**The task**
Leave out all pictures. Return exactly the lines from the top of the material through the line containing "camera: 40 degrees right, 10 degrees down".

**Provided material**

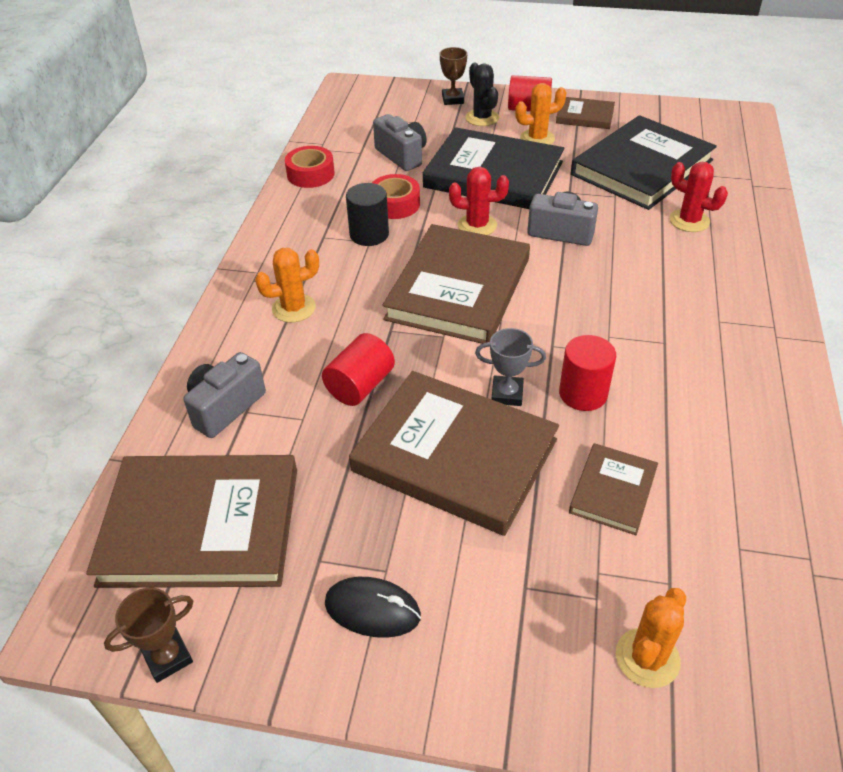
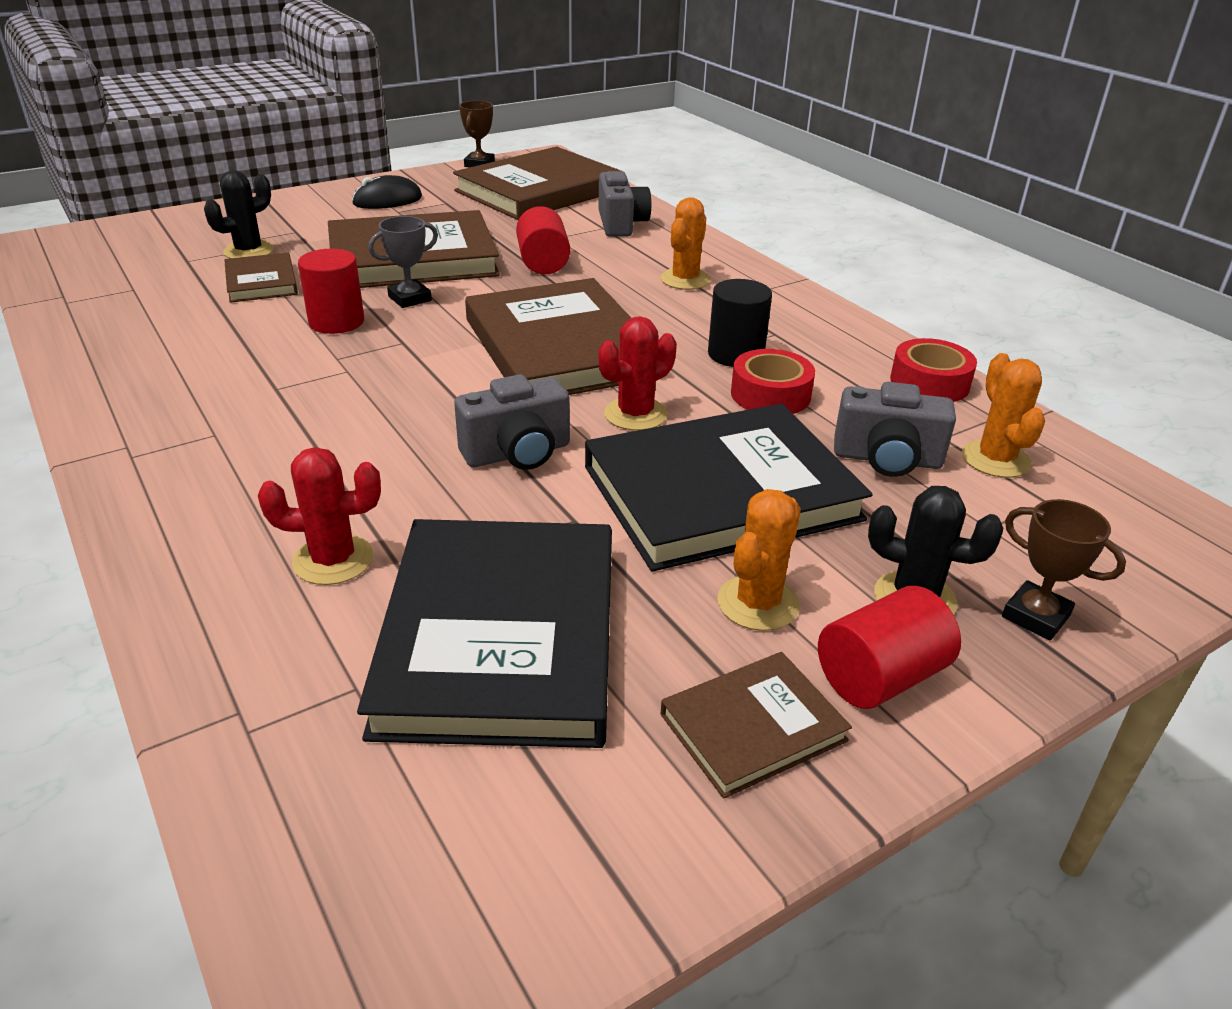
camera: 135 degrees right, 10 degrees down
(597, 566) = (248, 251): none -> black cactus
(647, 658) = (189, 234): orange cactus -> orange cactus (995, 459)

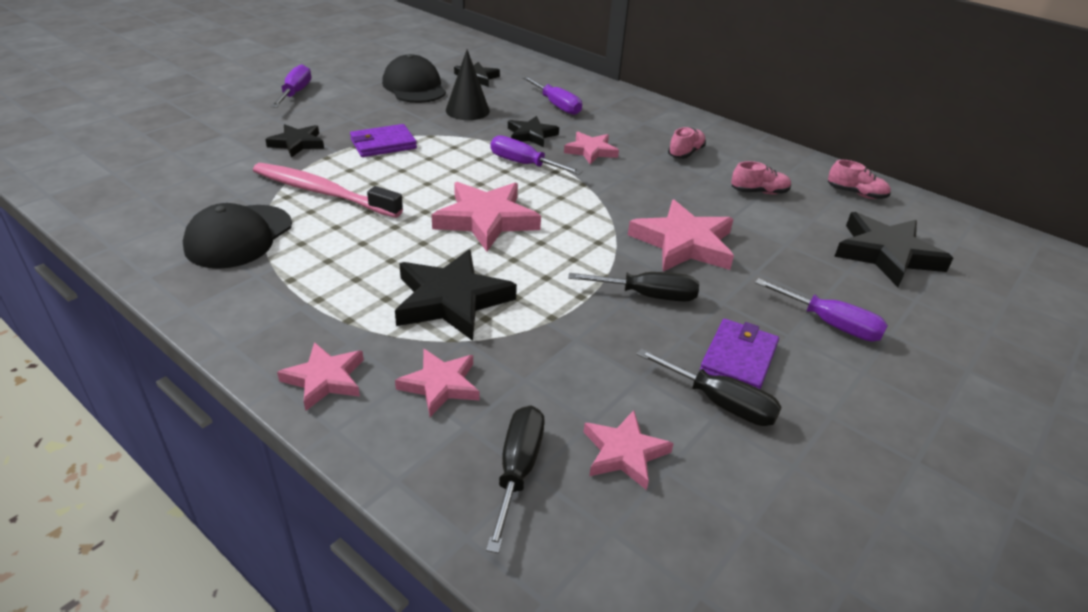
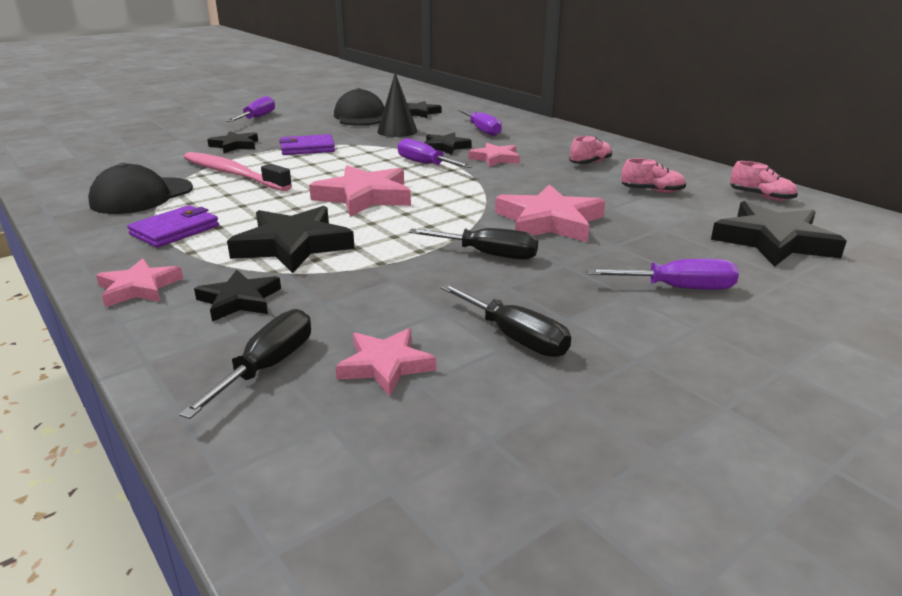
camera: 15 degrees right, 10 degrees down
(440, 385) = (239, 300): pink star -> black star
(738, 358) = (557, 306): purple wallet -> purple wallet (175, 230)
(830, 324) = (678, 288): purple screwdriver -> purple screwdriver turned 45 degrees counterclockwise

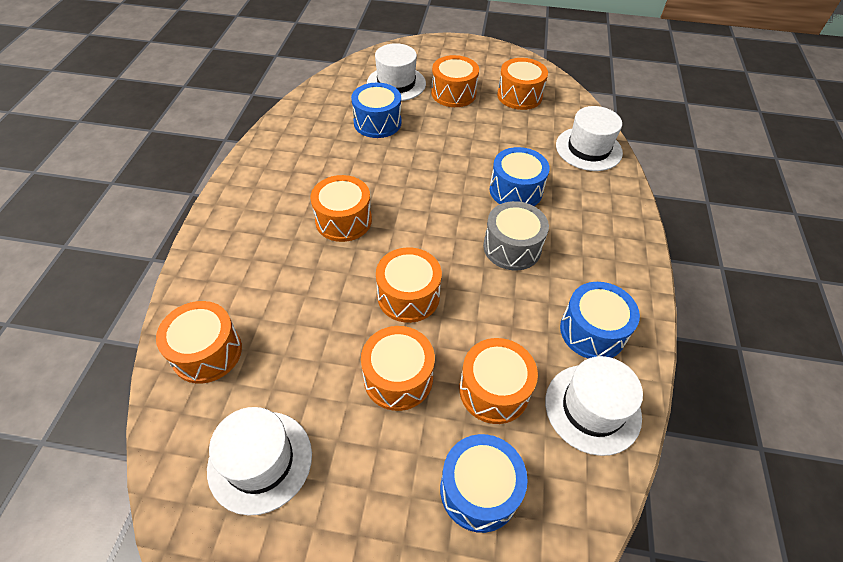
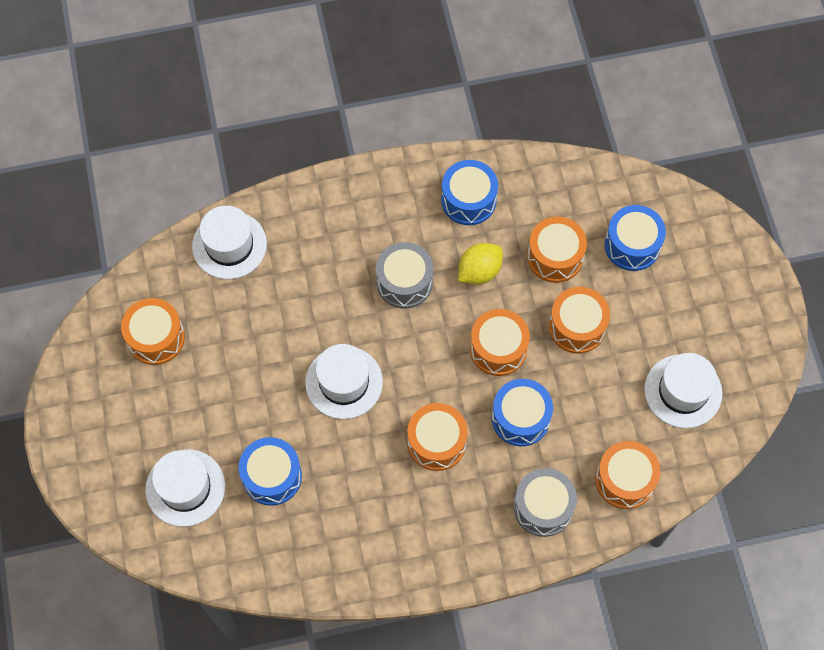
camera: 110 degrees left, 15 degrees up
(233, 273) = (543, 507): none -> grey drum
(453, 93) = (180, 413): orange drum -> none
(501, 310) = (479, 271): none -> yellow lemon
(515, 190) = (326, 299): blue drum -> blue drum (520, 418)
(592, 408) = (538, 188): white hat -> white hat (344, 382)

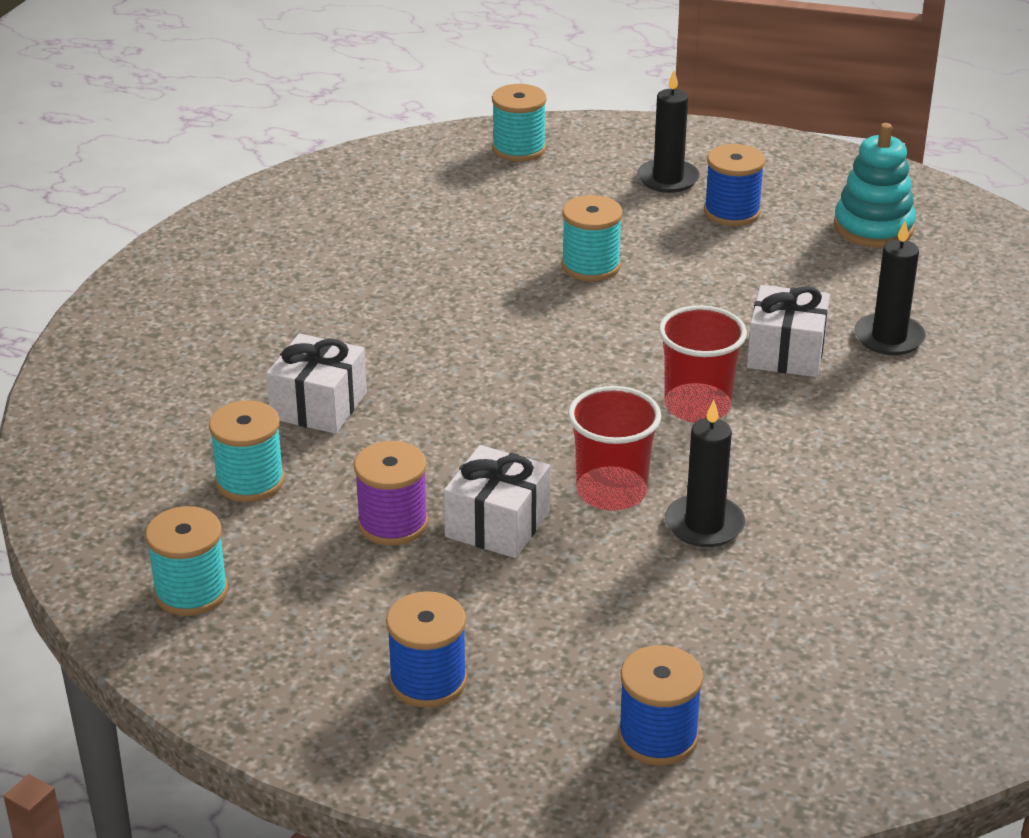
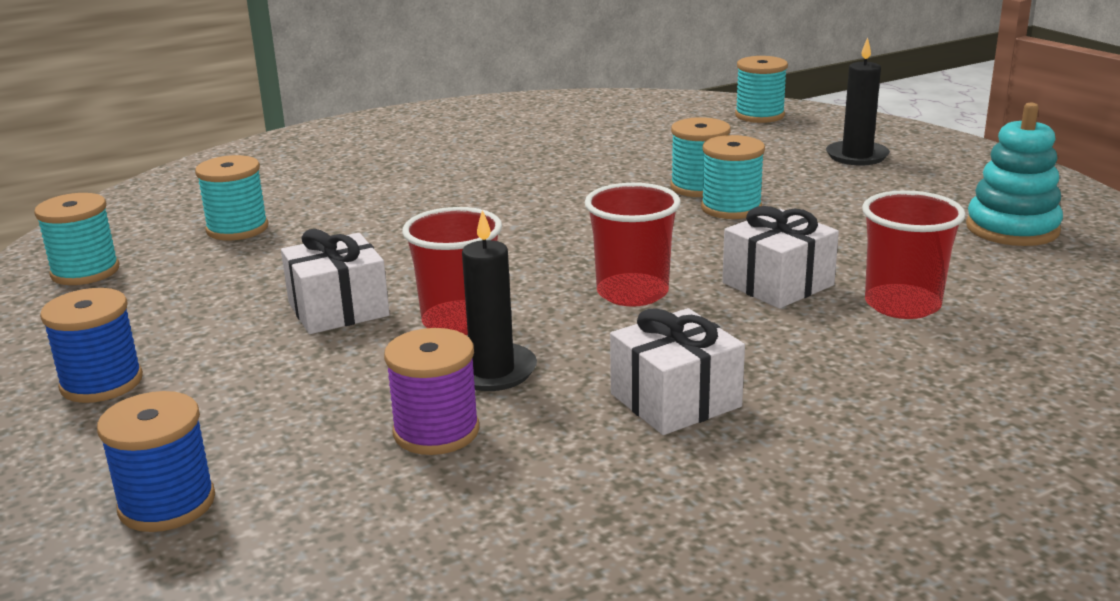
camera: 40 degrees right, 10 degrees down
(319, 405) = (358, 205): white gift -> white gift (675, 400)
(393, 523) = (272, 282): purple spool -> purple spool (436, 431)
(649, 282) = (731, 208): none -> turquoise spool
(732, 212) = (882, 187): blue spool -> none
(889, 338) = (902, 304): black candle -> red cup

**Task output**
camera: 135 degrees right, 10 degrees down
(597, 566) = (248, 251): none -> black cactus
(647, 658) = (189, 234): orange cactus -> orange cactus (995, 459)

camera: 15 degrees right, 10 degrees down
(440, 385) = (239, 300): pink star -> black star
(738, 358) = (557, 306): purple wallet -> purple wallet (175, 230)
(830, 324) = (678, 288): purple screwdriver -> purple screwdriver turned 45 degrees counterclockwise

camera: 110 degrees left, 15 degrees up
(233, 273) = (543, 507): none -> grey drum
(453, 93) = (180, 413): orange drum -> none
(501, 310) = (479, 271): none -> yellow lemon
(515, 190) = (326, 299): blue drum -> blue drum (520, 418)
(592, 408) = (538, 188): white hat -> white hat (344, 382)

camera: 40 degrees right, 10 degrees down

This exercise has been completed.